(WORK TO BE COMPLETED) The result should be an exact copy of the entries below, free of pictures.

_ _ _ _ _

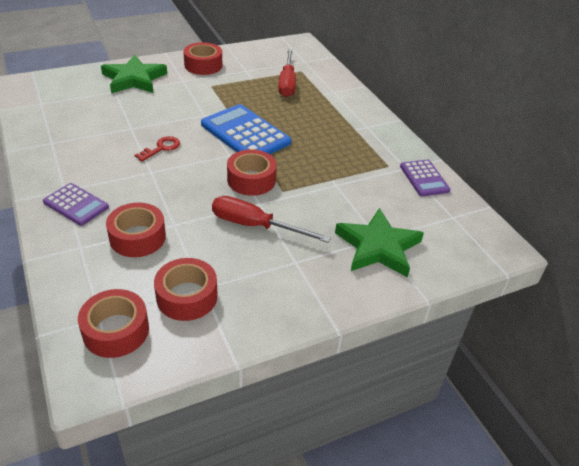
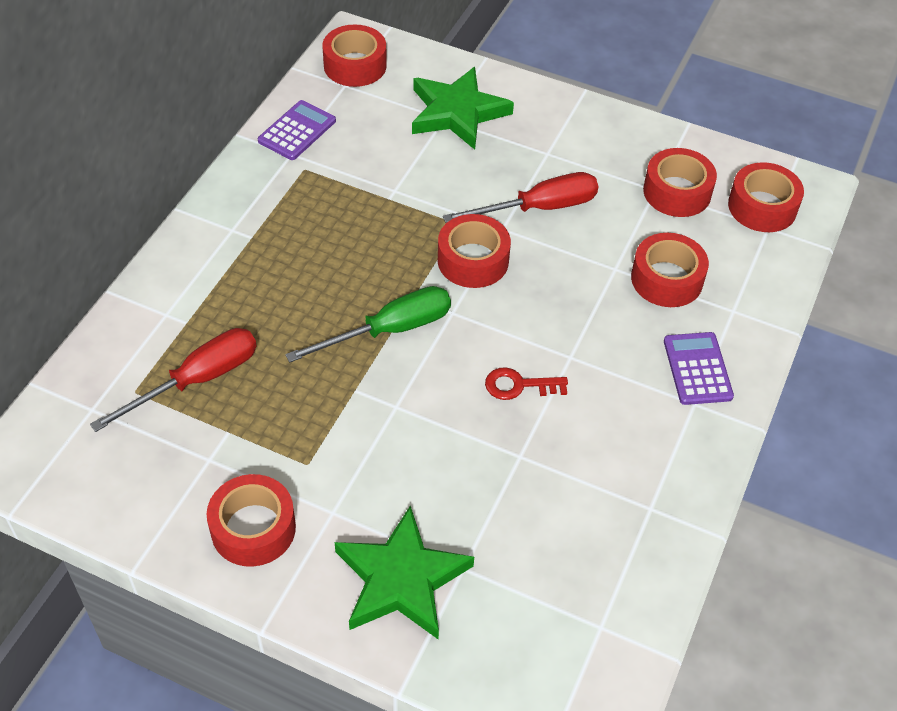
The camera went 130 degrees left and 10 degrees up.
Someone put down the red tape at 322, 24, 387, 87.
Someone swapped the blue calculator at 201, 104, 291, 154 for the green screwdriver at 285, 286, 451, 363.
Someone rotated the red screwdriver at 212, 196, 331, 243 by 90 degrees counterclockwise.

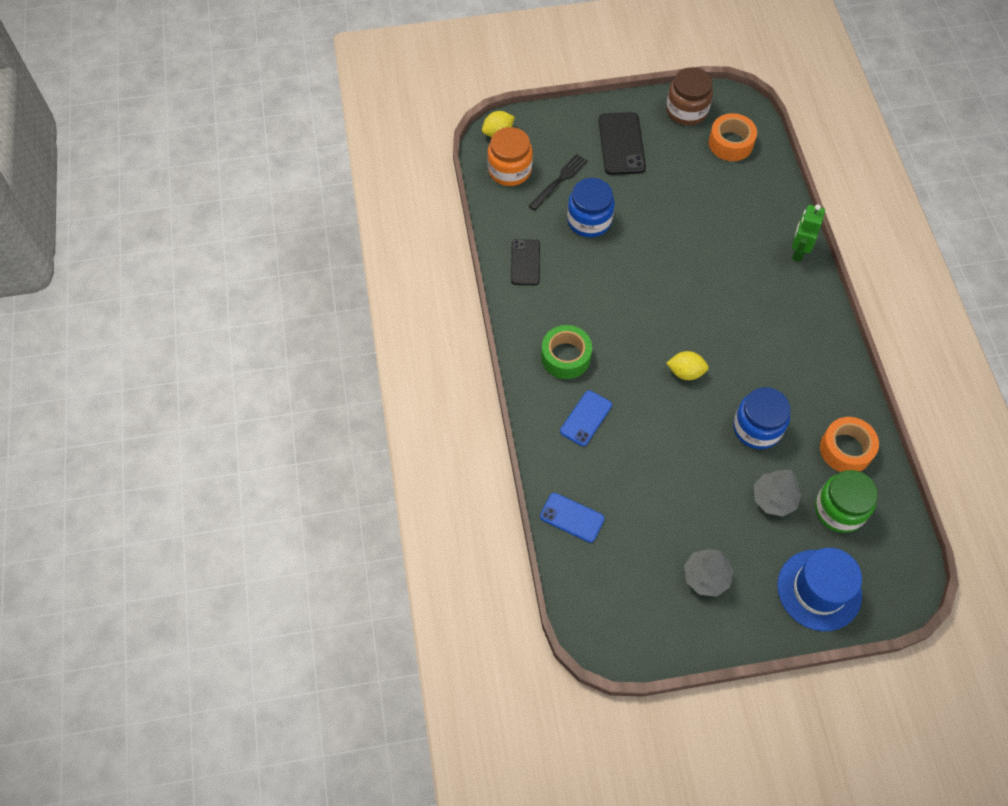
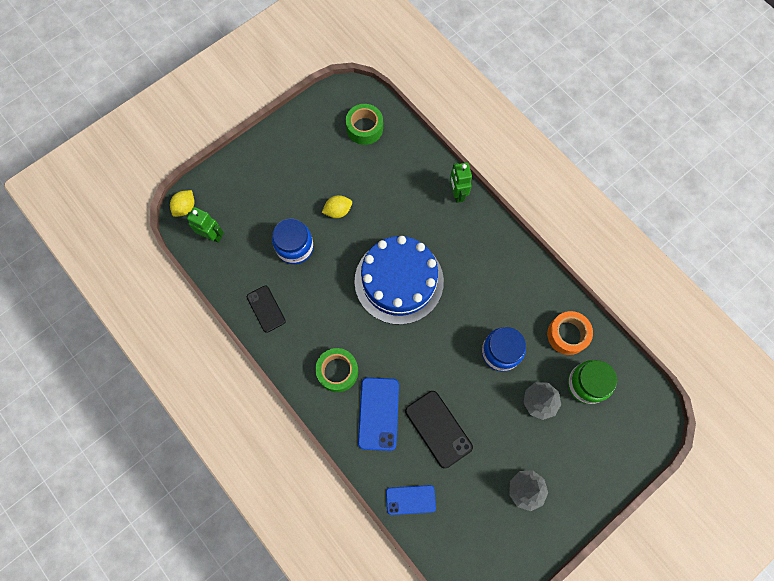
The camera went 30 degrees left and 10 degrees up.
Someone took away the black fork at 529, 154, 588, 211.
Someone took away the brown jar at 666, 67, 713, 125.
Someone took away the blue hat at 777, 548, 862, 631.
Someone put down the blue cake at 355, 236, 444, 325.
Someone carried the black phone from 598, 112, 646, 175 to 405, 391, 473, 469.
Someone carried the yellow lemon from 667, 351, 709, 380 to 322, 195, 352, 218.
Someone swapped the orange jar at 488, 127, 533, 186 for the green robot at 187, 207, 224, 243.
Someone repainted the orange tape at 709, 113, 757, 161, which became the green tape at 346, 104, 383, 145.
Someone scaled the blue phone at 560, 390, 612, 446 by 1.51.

_ _ _ _ _

(TASK RESPONSE)
The camera went 130 degrees left and 10 degrees up.
Someone put down the red tape at 322, 24, 387, 87.
Someone swapped the blue calculator at 201, 104, 291, 154 for the green screwdriver at 285, 286, 451, 363.
Someone rotated the red screwdriver at 212, 196, 331, 243 by 90 degrees counterclockwise.

The camera went 30 degrees left and 10 degrees up.
Someone took away the black fork at 529, 154, 588, 211.
Someone took away the brown jar at 666, 67, 713, 125.
Someone took away the blue hat at 777, 548, 862, 631.
Someone put down the blue cake at 355, 236, 444, 325.
Someone carried the black phone from 598, 112, 646, 175 to 405, 391, 473, 469.
Someone carried the yellow lemon from 667, 351, 709, 380 to 322, 195, 352, 218.
Someone swapped the orange jar at 488, 127, 533, 186 for the green robot at 187, 207, 224, 243.
Someone repainted the orange tape at 709, 113, 757, 161, which became the green tape at 346, 104, 383, 145.
Someone scaled the blue phone at 560, 390, 612, 446 by 1.51.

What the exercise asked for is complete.